— Record excerpts —
== Segment start ==
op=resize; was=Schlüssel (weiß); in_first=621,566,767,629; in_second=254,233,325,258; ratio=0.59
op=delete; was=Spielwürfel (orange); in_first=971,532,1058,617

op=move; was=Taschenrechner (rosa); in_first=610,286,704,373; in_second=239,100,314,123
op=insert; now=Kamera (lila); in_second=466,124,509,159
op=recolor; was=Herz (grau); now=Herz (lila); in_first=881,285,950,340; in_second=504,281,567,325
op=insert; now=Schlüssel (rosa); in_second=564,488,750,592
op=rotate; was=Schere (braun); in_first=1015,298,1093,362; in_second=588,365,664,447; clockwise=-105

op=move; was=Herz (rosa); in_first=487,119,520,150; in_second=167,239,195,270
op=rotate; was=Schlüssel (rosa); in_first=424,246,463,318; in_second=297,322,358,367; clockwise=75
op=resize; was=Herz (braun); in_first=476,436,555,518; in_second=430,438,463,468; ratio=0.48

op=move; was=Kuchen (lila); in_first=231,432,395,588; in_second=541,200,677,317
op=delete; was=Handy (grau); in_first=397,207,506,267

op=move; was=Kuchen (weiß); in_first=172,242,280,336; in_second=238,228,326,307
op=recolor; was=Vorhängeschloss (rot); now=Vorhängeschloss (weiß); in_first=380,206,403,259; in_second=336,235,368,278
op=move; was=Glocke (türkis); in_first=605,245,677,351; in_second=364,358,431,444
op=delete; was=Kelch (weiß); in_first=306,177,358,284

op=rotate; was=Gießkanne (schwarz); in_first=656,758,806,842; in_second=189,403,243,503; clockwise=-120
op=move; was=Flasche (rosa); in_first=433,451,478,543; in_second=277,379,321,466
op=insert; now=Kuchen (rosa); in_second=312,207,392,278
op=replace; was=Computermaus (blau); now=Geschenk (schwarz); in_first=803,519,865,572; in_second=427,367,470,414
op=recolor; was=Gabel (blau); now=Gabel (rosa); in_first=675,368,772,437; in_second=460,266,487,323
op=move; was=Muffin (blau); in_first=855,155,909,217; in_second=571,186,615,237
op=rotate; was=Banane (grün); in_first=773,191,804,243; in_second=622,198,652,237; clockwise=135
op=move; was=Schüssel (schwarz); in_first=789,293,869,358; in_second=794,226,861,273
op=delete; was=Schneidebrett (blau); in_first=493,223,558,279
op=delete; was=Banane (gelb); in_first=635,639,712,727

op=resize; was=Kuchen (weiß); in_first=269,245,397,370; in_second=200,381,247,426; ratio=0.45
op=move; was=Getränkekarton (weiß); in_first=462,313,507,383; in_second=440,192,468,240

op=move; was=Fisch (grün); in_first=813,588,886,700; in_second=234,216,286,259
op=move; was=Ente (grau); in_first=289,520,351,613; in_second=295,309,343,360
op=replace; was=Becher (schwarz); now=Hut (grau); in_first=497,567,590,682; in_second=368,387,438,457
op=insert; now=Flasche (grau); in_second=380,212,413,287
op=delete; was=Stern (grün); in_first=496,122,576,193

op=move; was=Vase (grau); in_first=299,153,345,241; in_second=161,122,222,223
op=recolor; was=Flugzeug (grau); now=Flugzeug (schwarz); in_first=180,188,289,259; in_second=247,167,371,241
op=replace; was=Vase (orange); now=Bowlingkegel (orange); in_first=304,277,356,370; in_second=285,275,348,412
== Segment end ==
— Activity —
Would you reproduce the full listing without changing a single word?

— Result below —
op=resize; was=Schlüssel (weiß); in_first=621,566,767,629; in_second=254,233,325,258; ratio=0.59
op=delete; was=Spielwürfel (orange); in_first=971,532,1058,617

op=move; was=Taschenrechner (rosa); in_first=610,286,704,373; in_second=239,100,314,123
op=insert; now=Kamera (lila); in_second=466,124,509,159
op=recolor; was=Herz (grau); now=Herz (lila); in_first=881,285,950,340; in_second=504,281,567,325
op=insert; now=Schlüssel (rosa); in_second=564,488,750,592
op=rotate; was=Schere (braun); in_first=1015,298,1093,362; in_second=588,365,664,447; clockwise=-105

op=move; was=Herz (rosa); in_first=487,119,520,150; in_second=167,239,195,270
op=rotate; was=Schlüssel (rosa); in_first=424,246,463,318; in_second=297,322,358,367; clockwise=75
op=resize; was=Herz (braun); in_first=476,436,555,518; in_second=430,438,463,468; ratio=0.48

op=move; was=Kuchen (lila); in_first=231,432,395,588; in_second=541,200,677,317
op=delete; was=Handy (grau); in_first=397,207,506,267

op=move; was=Kuchen (weiß); in_first=172,242,280,336; in_second=238,228,326,307
op=recolor; was=Vorhängeschloss (rot); now=Vorhängeschloss (weiß); in_first=380,206,403,259; in_second=336,235,368,278
op=move; was=Glocke (türkis); in_first=605,245,677,351; in_second=364,358,431,444
op=delete; was=Kelch (weiß); in_first=306,177,358,284

op=rotate; was=Gießkanne (schwarz); in_first=656,758,806,842; in_second=189,403,243,503; clockwise=-120
op=move; was=Flasche (rosa); in_first=433,451,478,543; in_second=277,379,321,466
op=insert; now=Kuchen (rosa); in_second=312,207,392,278
op=replace; was=Computermaus (blau); now=Geschenk (schwarz); in_first=803,519,865,572; in_second=427,367,470,414
op=recolor; was=Gabel (blau); now=Gabel (rosa); in_first=675,368,772,437; in_second=460,266,487,323
op=move; was=Muffin (blau); in_first=855,155,909,217; in_second=571,186,615,237
op=rotate; was=Banane (grün); in_first=773,191,804,243; in_second=622,198,652,237; clockwise=135
op=move; was=Schüssel (schwarz); in_first=789,293,869,358; in_second=794,226,861,273
op=delete; was=Schneidebrett (blau); in_first=493,223,558,279
op=delete; was=Banane (gelb); in_first=635,639,712,727

op=resize; was=Kuchen (weiß); in_first=269,245,397,370; in_second=200,381,247,426; ratio=0.45
op=move; was=Getränkekarton (weiß); in_first=462,313,507,383; in_second=440,192,468,240

op=move; was=Fisch (grün); in_first=813,588,886,700; in_second=234,216,286,259
op=move; was=Ente (grau); in_first=289,520,351,613; in_second=295,309,343,360
op=replace; was=Becher (schwarz); now=Hut (grau); in_first=497,567,590,682; in_second=368,387,438,457
op=insert; now=Flasche (grau); in_second=380,212,413,287
op=delete; was=Stern (grün); in_first=496,122,576,193

op=move; was=Vase (grau); in_first=299,153,345,241; in_second=161,122,222,223
op=recolor; was=Flugzeug (grau); now=Flugzeug (schwarz); in_first=180,188,289,259; in_second=247,167,371,241
op=replace; was=Vase (orange); now=Bowlingkegel (orange); in_first=304,277,356,370; in_second=285,275,348,412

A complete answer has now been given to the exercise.